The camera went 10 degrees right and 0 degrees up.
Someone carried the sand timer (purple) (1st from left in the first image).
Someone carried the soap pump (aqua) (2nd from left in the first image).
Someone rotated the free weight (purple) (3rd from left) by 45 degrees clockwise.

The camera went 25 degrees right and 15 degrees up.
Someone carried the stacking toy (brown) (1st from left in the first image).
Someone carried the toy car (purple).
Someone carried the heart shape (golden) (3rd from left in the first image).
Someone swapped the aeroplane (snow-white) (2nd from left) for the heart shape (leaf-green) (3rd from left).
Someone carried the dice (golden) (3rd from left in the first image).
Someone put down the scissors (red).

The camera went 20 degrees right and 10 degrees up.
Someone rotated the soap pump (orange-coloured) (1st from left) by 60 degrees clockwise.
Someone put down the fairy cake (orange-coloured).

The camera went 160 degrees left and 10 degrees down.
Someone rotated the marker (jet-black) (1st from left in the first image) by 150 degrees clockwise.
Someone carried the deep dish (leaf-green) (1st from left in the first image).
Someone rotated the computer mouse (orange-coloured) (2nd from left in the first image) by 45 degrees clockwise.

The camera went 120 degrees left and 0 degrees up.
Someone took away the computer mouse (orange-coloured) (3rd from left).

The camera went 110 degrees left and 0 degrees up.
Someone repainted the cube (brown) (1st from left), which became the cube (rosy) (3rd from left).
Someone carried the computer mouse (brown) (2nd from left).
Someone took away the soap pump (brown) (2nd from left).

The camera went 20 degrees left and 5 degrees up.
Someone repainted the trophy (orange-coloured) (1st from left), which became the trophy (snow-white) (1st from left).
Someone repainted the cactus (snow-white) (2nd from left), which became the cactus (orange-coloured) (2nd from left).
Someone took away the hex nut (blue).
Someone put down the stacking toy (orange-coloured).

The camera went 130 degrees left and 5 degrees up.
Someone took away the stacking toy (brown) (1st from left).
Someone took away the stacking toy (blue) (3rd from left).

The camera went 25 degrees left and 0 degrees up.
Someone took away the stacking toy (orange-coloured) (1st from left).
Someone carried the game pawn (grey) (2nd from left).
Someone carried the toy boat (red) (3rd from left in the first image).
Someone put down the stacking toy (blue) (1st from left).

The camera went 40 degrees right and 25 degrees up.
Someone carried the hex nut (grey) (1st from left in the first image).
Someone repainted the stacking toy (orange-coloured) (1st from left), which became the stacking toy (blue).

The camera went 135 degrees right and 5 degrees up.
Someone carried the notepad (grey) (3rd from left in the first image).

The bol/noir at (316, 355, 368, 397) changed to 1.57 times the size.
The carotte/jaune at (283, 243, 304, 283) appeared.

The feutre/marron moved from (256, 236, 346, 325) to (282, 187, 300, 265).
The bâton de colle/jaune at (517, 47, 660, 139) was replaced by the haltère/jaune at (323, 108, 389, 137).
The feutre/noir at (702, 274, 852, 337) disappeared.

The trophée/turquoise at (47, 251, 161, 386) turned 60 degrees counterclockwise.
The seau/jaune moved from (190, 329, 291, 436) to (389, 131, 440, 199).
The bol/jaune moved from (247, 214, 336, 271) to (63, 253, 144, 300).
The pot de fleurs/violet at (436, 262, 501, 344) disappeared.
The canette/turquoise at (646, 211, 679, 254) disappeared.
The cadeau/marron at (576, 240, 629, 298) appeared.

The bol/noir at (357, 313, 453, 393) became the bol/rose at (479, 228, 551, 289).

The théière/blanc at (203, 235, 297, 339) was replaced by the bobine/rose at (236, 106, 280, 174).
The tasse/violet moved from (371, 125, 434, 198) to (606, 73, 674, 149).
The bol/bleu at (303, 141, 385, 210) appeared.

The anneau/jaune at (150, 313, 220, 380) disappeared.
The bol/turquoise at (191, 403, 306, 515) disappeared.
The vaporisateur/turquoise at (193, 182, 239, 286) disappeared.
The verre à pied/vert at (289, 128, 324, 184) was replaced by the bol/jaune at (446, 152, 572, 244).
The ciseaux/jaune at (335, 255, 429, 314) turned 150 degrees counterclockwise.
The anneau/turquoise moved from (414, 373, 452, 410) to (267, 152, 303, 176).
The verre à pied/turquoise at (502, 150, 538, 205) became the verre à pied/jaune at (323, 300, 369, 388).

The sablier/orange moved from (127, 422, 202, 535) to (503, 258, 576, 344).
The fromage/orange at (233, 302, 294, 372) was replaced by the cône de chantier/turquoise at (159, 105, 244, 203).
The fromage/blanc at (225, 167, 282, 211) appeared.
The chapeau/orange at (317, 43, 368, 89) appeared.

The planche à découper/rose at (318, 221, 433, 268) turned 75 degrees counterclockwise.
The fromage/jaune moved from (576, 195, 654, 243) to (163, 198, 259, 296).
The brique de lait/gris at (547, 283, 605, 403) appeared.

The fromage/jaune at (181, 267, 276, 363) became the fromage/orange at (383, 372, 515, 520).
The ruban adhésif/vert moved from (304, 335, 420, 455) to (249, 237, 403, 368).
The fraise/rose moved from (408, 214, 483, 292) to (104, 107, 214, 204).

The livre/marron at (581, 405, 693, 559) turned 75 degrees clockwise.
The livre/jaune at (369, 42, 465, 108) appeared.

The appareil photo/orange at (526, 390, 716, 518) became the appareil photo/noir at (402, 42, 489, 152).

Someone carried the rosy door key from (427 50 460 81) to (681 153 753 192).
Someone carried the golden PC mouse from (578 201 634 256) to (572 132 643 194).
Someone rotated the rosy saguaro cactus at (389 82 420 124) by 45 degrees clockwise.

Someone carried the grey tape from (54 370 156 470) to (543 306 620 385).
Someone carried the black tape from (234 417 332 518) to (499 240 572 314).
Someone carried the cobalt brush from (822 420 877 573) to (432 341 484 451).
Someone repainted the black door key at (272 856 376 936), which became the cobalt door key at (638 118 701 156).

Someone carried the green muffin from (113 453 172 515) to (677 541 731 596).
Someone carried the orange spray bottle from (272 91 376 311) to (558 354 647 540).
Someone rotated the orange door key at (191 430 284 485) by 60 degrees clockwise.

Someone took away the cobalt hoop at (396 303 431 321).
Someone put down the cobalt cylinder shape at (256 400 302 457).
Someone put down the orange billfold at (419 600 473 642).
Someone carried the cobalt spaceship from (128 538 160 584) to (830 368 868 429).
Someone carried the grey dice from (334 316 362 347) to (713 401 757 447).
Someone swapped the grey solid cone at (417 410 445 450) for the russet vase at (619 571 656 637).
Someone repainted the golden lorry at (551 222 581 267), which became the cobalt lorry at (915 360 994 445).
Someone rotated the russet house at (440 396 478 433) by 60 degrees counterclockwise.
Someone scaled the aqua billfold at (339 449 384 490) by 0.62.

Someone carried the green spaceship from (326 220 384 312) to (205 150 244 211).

+-------+

Would you retype exactly the lines above, from the line with "Someone swapped the aeroplane" to the line with "Someone took away the soap", with both end lines kept and nothing more?

Someone swapped the aeroplane (snow-white) (2nd from left) for the heart shape (leaf-green) (3rd from left).
Someone carried the dice (golden) (3rd from left in the first image).
Someone put down the scissors (red).

The camera went 20 degrees right and 10 degrees up.
Someone rotated the soap pump (orange-coloured) (1st from left) by 60 degrees clockwise.
Someone put down the fairy cake (orange-coloured).

The camera went 160 degrees left and 10 degrees down.
Someone rotated the marker (jet-black) (1st from left in the first image) by 150 degrees clockwise.
Someone carried the deep dish (leaf-green) (1st from left in the first image).
Someone rotated the computer mouse (orange-coloured) (2nd from left in the first image) by 45 degrees clockwise.

The camera went 120 degrees left and 0 degrees up.
Someone took away the computer mouse (orange-coloured) (3rd from left).

The camera went 110 degrees left and 0 degrees up.
Someone repainted the cube (brown) (1st from left), which became the cube (rosy) (3rd from left).
Someone carried the computer mouse (brown) (2nd from left).
Someone took away the soap pump (brown) (2nd from left).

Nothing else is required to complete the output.